Count the lines in the material below that contain the string "autoBeamOff", treating uppercase and lowercase as different, and give only the number.

_DATA:_
•••••
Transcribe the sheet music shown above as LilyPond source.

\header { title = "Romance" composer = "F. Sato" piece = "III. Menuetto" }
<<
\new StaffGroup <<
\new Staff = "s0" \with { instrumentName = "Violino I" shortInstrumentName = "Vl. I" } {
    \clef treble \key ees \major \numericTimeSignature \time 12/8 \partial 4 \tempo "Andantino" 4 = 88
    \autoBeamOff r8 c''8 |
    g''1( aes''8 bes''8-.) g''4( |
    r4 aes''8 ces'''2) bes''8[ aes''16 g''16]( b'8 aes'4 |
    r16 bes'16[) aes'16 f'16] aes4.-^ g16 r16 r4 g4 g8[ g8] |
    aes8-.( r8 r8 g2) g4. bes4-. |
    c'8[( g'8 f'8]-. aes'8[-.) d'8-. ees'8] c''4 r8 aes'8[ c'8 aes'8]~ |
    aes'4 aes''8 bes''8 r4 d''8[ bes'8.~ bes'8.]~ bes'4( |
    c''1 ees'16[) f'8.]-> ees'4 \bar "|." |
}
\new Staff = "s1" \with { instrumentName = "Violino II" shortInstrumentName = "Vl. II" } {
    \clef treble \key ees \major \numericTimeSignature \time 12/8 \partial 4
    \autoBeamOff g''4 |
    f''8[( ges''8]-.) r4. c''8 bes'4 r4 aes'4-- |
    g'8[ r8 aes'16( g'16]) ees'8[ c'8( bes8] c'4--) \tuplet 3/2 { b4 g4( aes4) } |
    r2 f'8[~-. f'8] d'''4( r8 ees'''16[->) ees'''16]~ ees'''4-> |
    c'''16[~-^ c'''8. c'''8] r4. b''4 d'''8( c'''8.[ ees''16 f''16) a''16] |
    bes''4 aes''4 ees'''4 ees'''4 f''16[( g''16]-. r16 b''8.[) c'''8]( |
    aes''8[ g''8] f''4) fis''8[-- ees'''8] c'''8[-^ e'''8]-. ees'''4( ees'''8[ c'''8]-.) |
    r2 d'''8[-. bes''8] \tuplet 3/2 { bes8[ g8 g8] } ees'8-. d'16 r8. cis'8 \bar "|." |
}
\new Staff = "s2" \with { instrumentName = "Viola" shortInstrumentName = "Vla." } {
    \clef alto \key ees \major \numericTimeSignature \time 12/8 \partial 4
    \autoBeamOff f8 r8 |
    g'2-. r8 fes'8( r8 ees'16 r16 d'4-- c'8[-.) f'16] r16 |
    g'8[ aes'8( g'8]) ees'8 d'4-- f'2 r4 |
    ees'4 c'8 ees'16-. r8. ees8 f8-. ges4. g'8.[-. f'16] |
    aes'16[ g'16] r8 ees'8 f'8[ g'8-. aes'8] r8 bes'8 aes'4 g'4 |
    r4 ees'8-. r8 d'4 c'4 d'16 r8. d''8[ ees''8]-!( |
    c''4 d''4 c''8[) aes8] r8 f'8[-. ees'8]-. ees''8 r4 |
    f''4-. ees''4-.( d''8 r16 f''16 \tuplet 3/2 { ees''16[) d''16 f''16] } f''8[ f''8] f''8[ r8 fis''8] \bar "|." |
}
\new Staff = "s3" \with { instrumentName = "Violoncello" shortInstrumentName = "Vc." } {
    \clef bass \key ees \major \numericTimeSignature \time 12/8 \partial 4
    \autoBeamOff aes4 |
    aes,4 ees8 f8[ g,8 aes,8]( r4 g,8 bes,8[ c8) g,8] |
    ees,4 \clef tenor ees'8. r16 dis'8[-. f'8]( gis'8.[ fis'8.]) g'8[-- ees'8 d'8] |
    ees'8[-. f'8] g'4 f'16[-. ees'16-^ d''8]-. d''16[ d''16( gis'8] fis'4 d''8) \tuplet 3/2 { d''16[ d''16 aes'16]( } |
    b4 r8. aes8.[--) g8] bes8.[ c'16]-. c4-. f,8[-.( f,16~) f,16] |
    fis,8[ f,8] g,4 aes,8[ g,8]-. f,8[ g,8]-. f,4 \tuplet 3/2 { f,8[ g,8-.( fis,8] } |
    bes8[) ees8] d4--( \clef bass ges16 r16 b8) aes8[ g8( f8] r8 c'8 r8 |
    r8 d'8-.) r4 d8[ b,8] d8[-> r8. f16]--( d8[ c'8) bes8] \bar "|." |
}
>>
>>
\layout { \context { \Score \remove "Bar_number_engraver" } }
•••••
_WRITTEN RESPONSE:_
4